* Begin DATASET ENTRIES *

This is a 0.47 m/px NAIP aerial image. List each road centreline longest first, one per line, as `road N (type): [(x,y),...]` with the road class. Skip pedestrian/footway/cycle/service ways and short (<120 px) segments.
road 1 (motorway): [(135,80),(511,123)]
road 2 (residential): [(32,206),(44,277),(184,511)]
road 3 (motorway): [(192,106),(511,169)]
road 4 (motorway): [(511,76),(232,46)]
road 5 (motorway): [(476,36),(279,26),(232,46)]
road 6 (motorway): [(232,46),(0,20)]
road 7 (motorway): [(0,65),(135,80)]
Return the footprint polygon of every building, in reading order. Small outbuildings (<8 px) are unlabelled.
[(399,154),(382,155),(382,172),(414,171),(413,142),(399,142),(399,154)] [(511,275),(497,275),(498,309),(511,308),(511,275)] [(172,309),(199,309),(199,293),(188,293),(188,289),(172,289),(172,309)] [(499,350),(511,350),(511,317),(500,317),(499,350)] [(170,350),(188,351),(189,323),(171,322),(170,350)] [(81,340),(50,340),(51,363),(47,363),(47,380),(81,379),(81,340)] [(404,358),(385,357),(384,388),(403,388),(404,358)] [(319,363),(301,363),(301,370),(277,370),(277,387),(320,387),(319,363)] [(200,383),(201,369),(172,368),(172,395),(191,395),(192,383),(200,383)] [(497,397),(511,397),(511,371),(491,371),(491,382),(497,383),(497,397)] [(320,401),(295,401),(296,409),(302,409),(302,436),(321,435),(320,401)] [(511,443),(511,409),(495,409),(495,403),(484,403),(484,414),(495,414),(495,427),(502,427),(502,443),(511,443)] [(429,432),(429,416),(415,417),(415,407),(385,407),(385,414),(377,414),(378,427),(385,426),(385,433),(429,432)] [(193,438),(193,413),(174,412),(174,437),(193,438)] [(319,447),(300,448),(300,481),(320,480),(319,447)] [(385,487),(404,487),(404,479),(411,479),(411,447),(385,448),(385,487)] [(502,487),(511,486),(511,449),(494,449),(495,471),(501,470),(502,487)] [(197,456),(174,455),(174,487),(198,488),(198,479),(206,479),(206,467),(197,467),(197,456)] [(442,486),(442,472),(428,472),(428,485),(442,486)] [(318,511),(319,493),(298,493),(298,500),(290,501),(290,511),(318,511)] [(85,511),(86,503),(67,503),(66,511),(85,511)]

* End DATASET ENTRIES *

§ **WHAT IS EXPECTED**:
Reproduce every one of the records above verbatim, with no changes to any character.

§ **RESULT**:
This is a 0.47 m/px NAIP aerial image. List each road centreline longest first, one per line, as `road N (type): [(x,y),...]` with the road class. Skip pedestrian/footway/cycle/service ways and short (<120 px) segments.
road 1 (motorway): [(135,80),(511,123)]
road 2 (residential): [(32,206),(44,277),(184,511)]
road 3 (motorway): [(192,106),(511,169)]
road 4 (motorway): [(511,76),(232,46)]
road 5 (motorway): [(476,36),(279,26),(232,46)]
road 6 (motorway): [(232,46),(0,20)]
road 7 (motorway): [(0,65),(135,80)]
Return the footprint polygon of every building, in reading order. Small outbuildings (<8 px) are unlabelled.
[(399,154),(382,155),(382,172),(414,171),(413,142),(399,142),(399,154)] [(511,275),(497,275),(498,309),(511,308),(511,275)] [(172,309),(199,309),(199,293),(188,293),(188,289),(172,289),(172,309)] [(499,350),(511,350),(511,317),(500,317),(499,350)] [(170,350),(188,351),(189,323),(171,322),(170,350)] [(81,340),(50,340),(51,363),(47,363),(47,380),(81,379),(81,340)] [(404,358),(385,357),(384,388),(403,388),(404,358)] [(319,363),(301,363),(301,370),(277,370),(277,387),(320,387),(319,363)] [(200,383),(201,369),(172,368),(172,395),(191,395),(192,383),(200,383)] [(497,397),(511,397),(511,371),(491,371),(491,382),(497,383),(497,397)] [(320,401),(295,401),(296,409),(302,409),(302,436),(321,435),(320,401)] [(511,443),(511,409),(495,409),(495,403),(484,403),(484,414),(495,414),(495,427),(502,427),(502,443),(511,443)] [(429,432),(429,416),(415,417),(415,407),(385,407),(385,414),(377,414),(378,427),(385,426),(385,433),(429,432)] [(193,438),(193,413),(174,412),(174,437),(193,438)] [(319,447),(300,448),(300,481),(320,480),(319,447)] [(385,487),(404,487),(404,479),(411,479),(411,447),(385,448),(385,487)] [(502,487),(511,486),(511,449),(494,449),(495,471),(501,470),(502,487)] [(197,456),(174,455),(174,487),(198,488),(198,479),(206,479),(206,467),(197,467),(197,456)] [(442,486),(442,472),(428,472),(428,485),(442,486)] [(318,511),(319,493),(298,493),(298,500),(290,501),(290,511),(318,511)] [(85,511),(86,503),(67,503),(66,511),(85,511)]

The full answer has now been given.